* _DESCRIPTION OF THE TASK_: Where a record contains a picture, omit the picture and repeat the rest exactly.

* _DATA PROVIDED_:
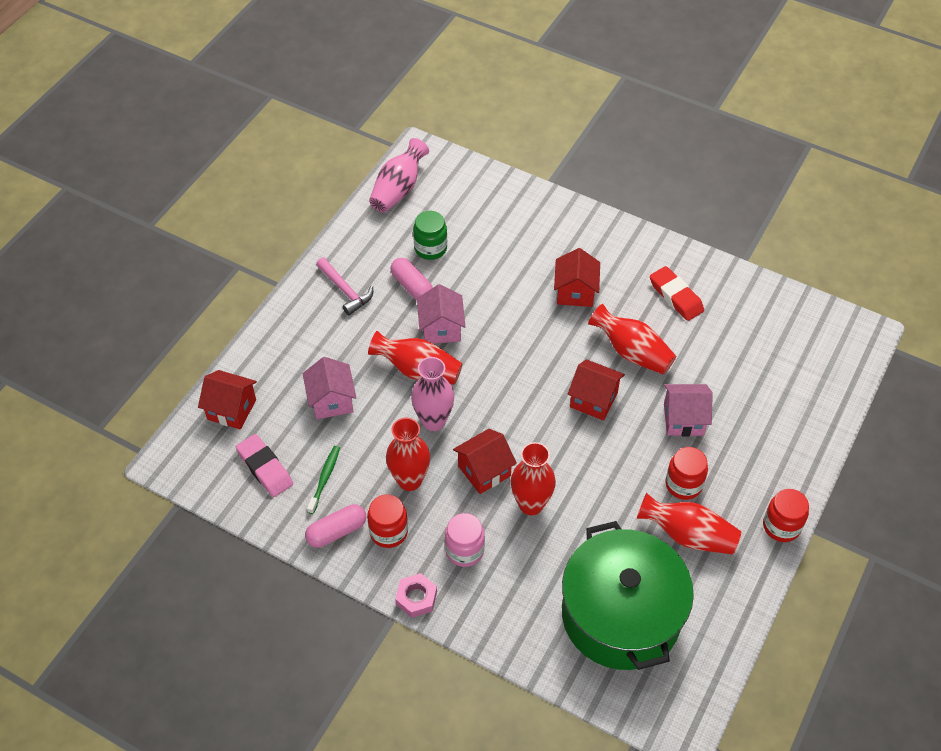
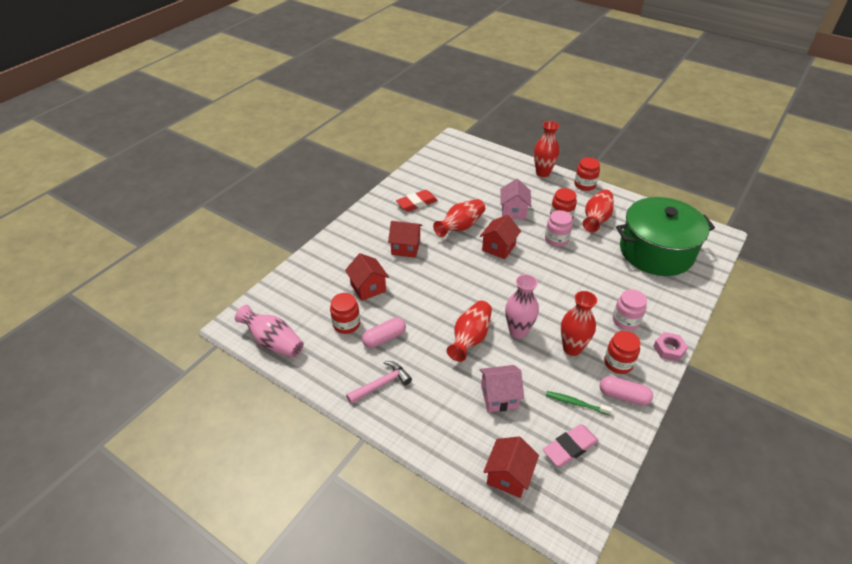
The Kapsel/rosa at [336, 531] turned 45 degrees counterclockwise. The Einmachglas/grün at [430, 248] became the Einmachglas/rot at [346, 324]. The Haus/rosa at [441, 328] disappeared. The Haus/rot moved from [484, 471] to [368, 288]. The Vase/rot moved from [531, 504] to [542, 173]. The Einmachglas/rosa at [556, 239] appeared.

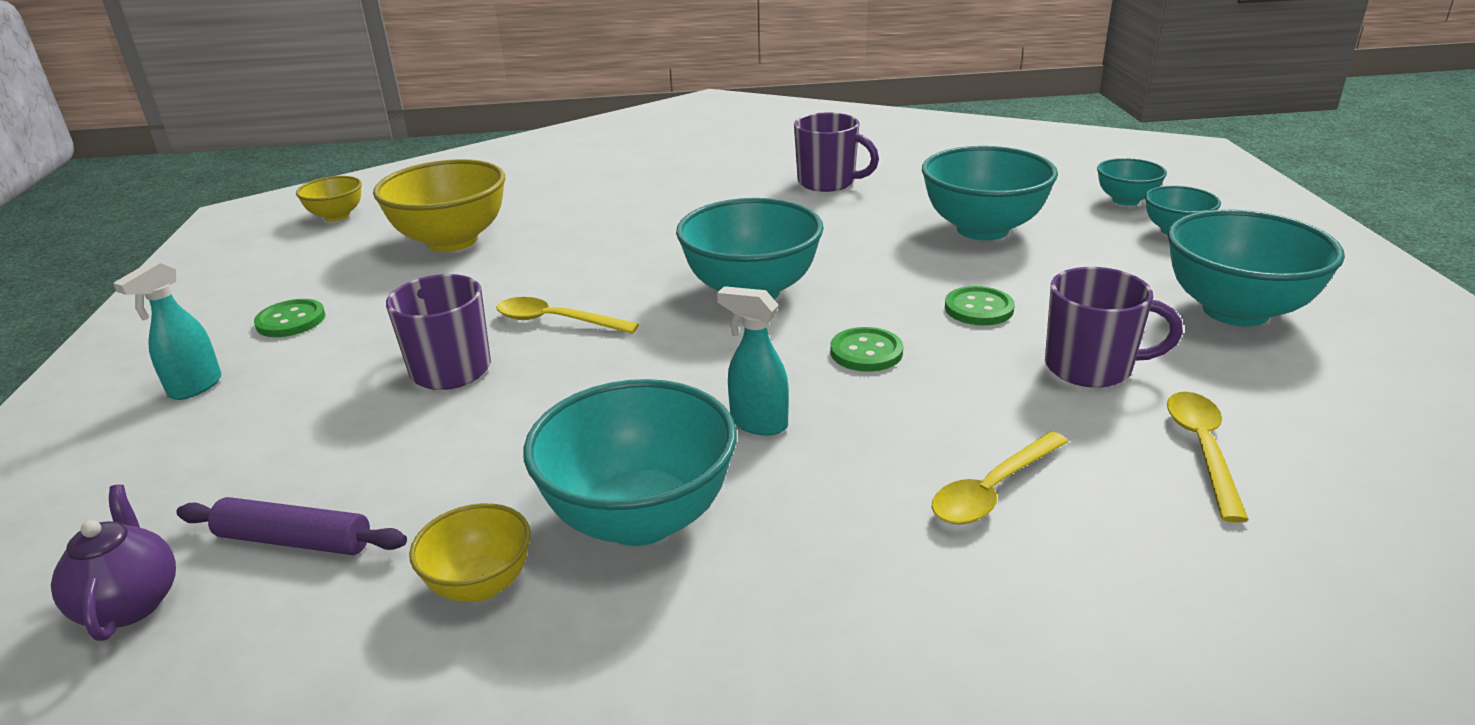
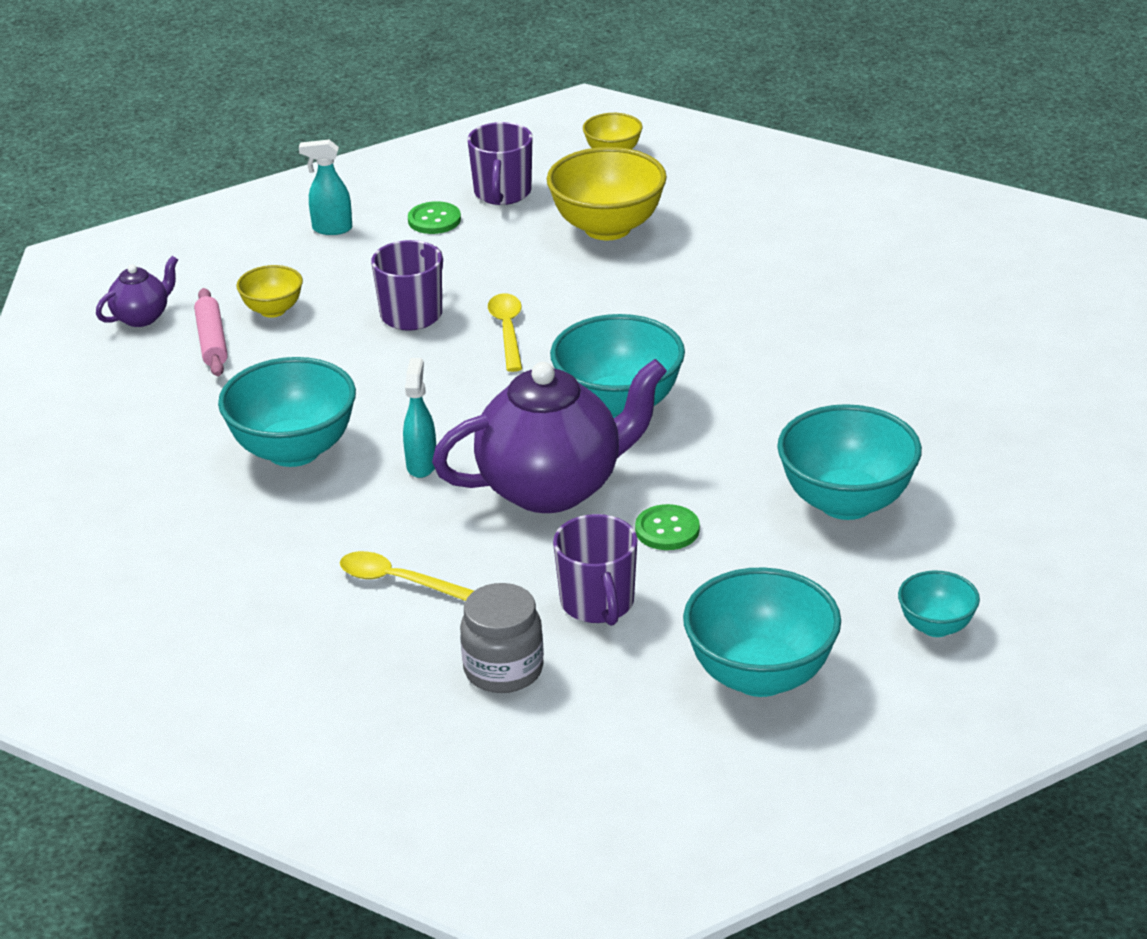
The Nudelholz/lila at [294, 540] became the Nudelholz/rosa at [212, 341]. The Schüssel/gelb moved from [480, 585] to [273, 310]. The Tasse/lila moved from [828, 182] to [502, 193]. The Knopf/grün at [866, 352] was replaced by the Teekanne/lila at [552, 488]. The Schüssel/türkis at [1126, 200] disappeared. The Löffel/gelb at [1202, 450] was replaced by the Einmachglas/grau at [503, 670].

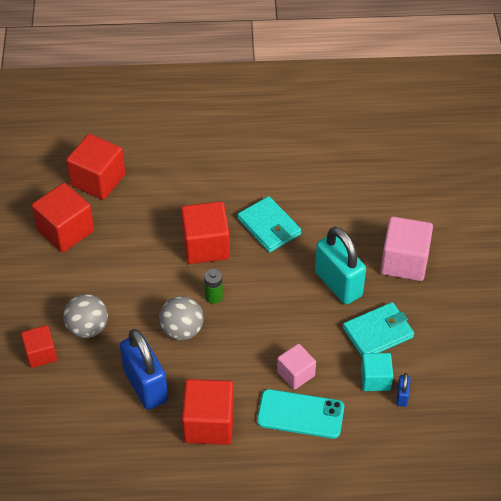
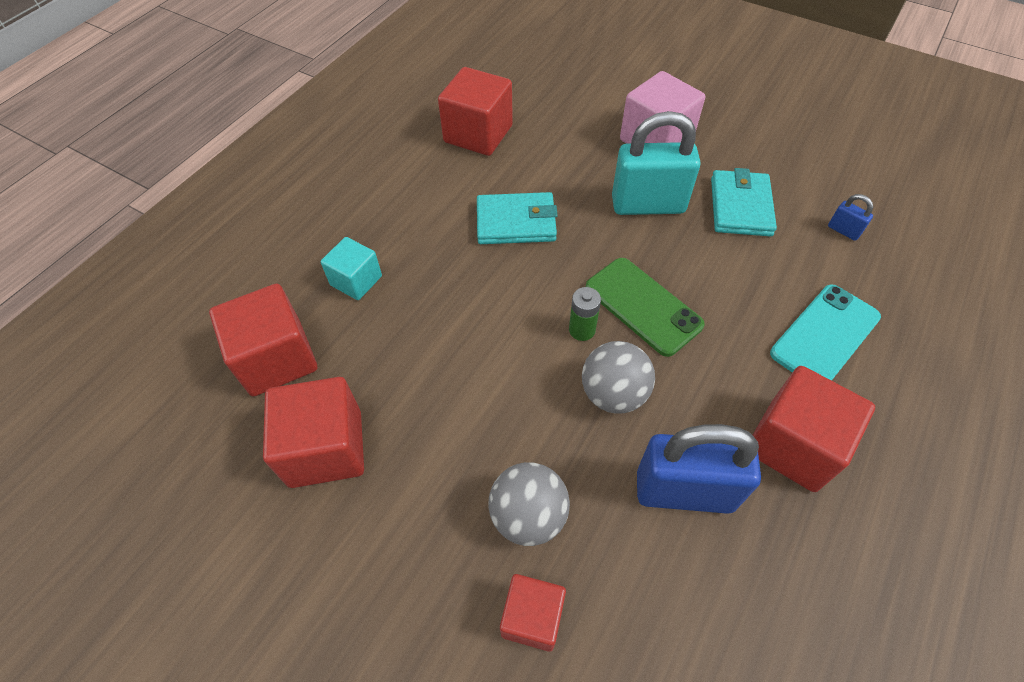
The Kubus/rot moved from [206, 246] to [478, 134]. The Kubus/rosa at [296, 374] disappeared. The Kubus/türkis moved from [375, 379] to [356, 280]. The Handy/grün at [643, 306] appeared.

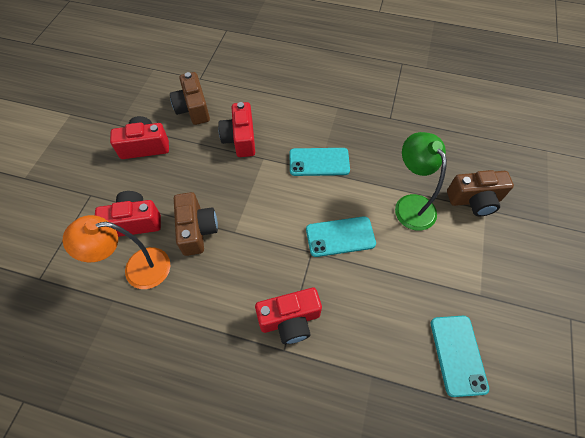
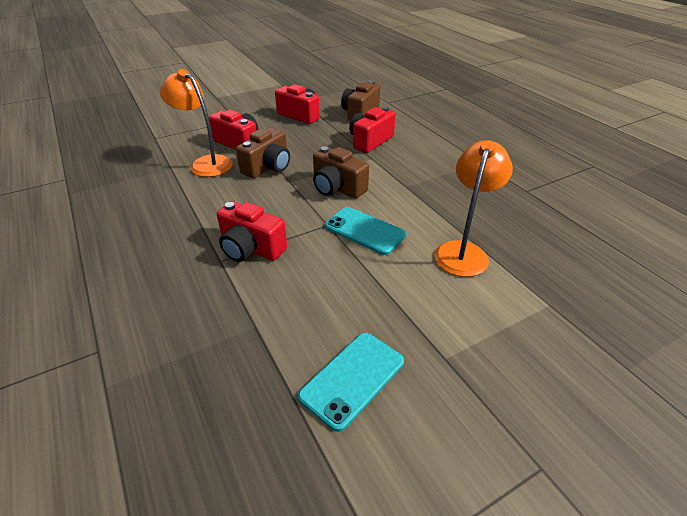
The Handy/türkis at [319, 162] disappeared. The Lampe/grün at [410, 204] became the Lampe/orange at [463, 251]. The Kamera/braun moved from [474, 200] to [337, 188].

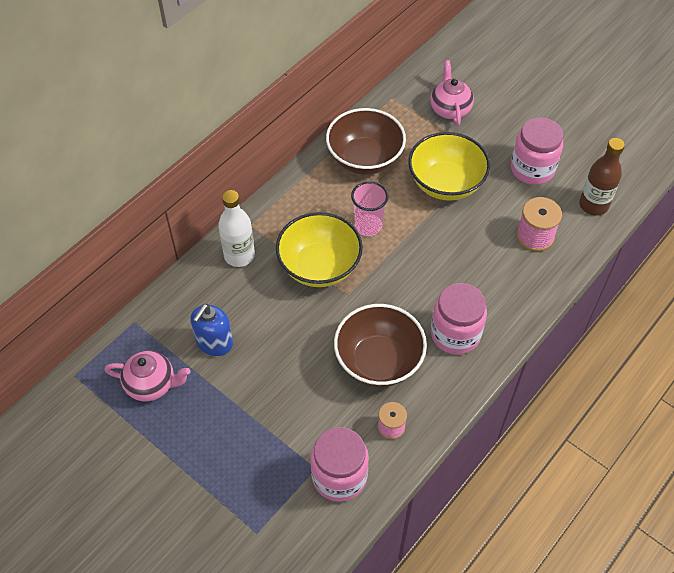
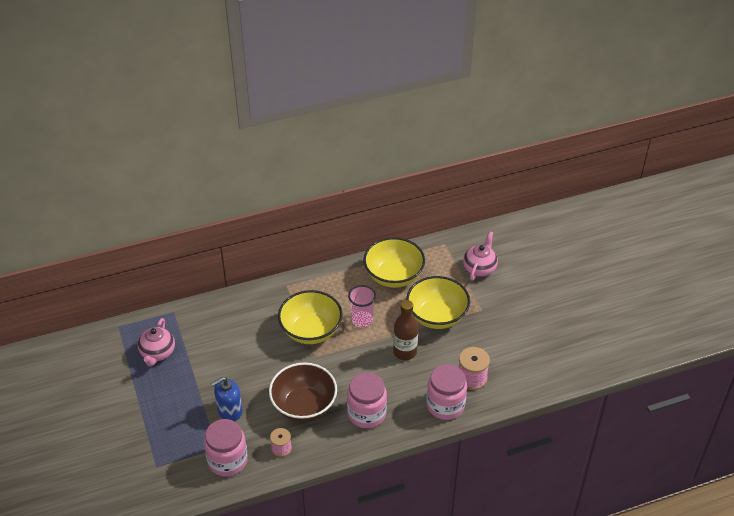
The Teekanne/rosa at [151, 384] turned 60 degrees clockwise. The Seifenspender/blau moved from [214, 342] to [229, 410]. The Flasche/weiß at [239, 255] disappeared. The Schüssel/braun at [365, 159] became the Schüssel/gelb at [393, 276]. The Einmachglas/rosa moved from [532, 169] to [445, 405]. The Flasche/braun moved from [593, 205] to [405, 352].

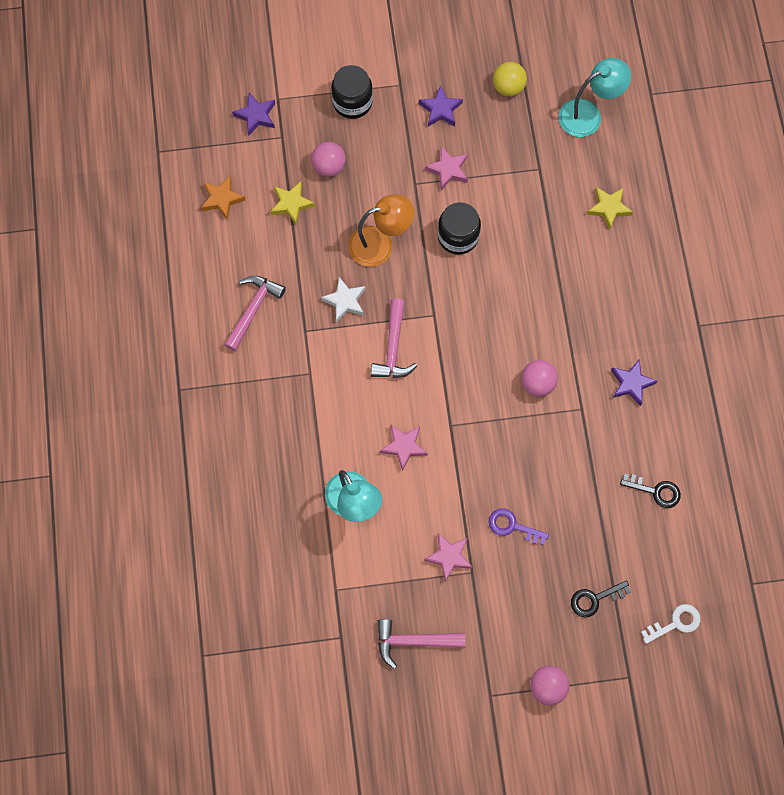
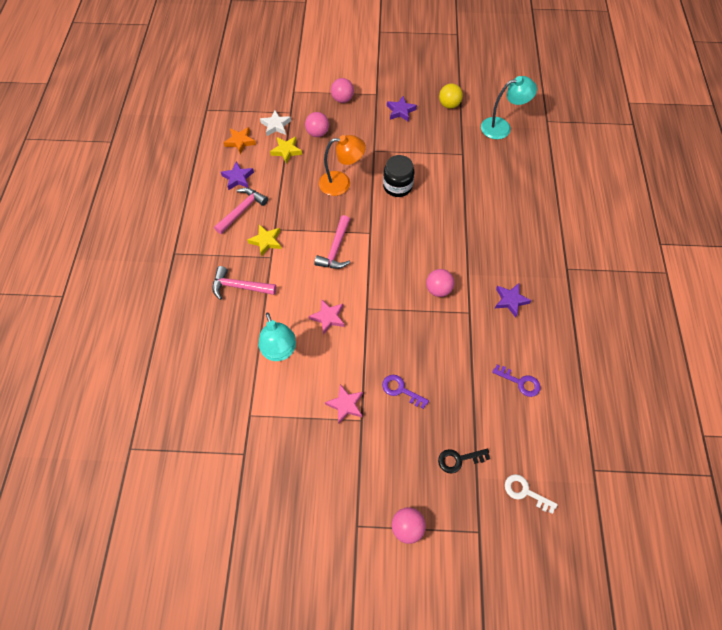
The Stern/lila moved from [256, 115] to [238, 178]. The Stern/weiß moved from [345, 301] to [276, 125]. The Einmachglas/schwarz at [352, 102] was replaced by the Ball/rosa at [342, 99]. The Hammer/rosa moved from [413, 641] to [239, 287]. The Stern/rosa at [448, 170] disappeared. The Stern/gelb moved from [609, 208] to [266, 241]. The Schlüssel/schwarz at [655, 491] became the Schlüssel/lila at [520, 382]. The Schlüssel/weiß at [675, 623] turned 135 degrees counterclockwise.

* _ANSWER SPACE_:
The Kapsel/rosa at [336, 531] turned 45 degrees counterclockwise. The Einmachglas/grün at [430, 248] became the Einmachglas/rot at [346, 324]. The Haus/rosa at [441, 328] disappeared. The Haus/rot moved from [484, 471] to [368, 288]. The Vase/rot moved from [531, 504] to [542, 173]. The Einmachglas/rosa at [556, 239] appeared.

The Nudelholz/lila at [294, 540] became the Nudelholz/rosa at [212, 341]. The Schüssel/gelb moved from [480, 585] to [273, 310]. The Tasse/lila moved from [828, 182] to [502, 193]. The Knopf/grün at [866, 352] was replaced by the Teekanne/lila at [552, 488]. The Schüssel/türkis at [1126, 200] disappeared. The Löffel/gelb at [1202, 450] was replaced by the Einmachglas/grau at [503, 670].

The Kubus/rot moved from [206, 246] to [478, 134]. The Kubus/rosa at [296, 374] disappeared. The Kubus/türkis moved from [375, 379] to [356, 280]. The Handy/grün at [643, 306] appeared.

The Handy/türkis at [319, 162] disappeared. The Lampe/grün at [410, 204] became the Lampe/orange at [463, 251]. The Kamera/braun moved from [474, 200] to [337, 188].

The Teekanne/rosa at [151, 384] turned 60 degrees clockwise. The Seifenspender/blau moved from [214, 342] to [229, 410]. The Flasche/weiß at [239, 255] disappeared. The Schüssel/braun at [365, 159] became the Schüssel/gelb at [393, 276]. The Einmachglas/rosa moved from [532, 169] to [445, 405]. The Flasche/braun moved from [593, 205] to [405, 352].

The Stern/lila moved from [256, 115] to [238, 178]. The Stern/weiß moved from [345, 301] to [276, 125]. The Einmachglas/schwarz at [352, 102] was replaced by the Ball/rosa at [342, 99]. The Hammer/rosa moved from [413, 641] to [239, 287]. The Stern/rosa at [448, 170] disappeared. The Stern/gelb moved from [609, 208] to [266, 241]. The Schlüssel/schwarz at [655, 491] became the Schlüssel/lila at [520, 382]. The Schlüssel/weiß at [675, 623] turned 135 degrees counterclockwise.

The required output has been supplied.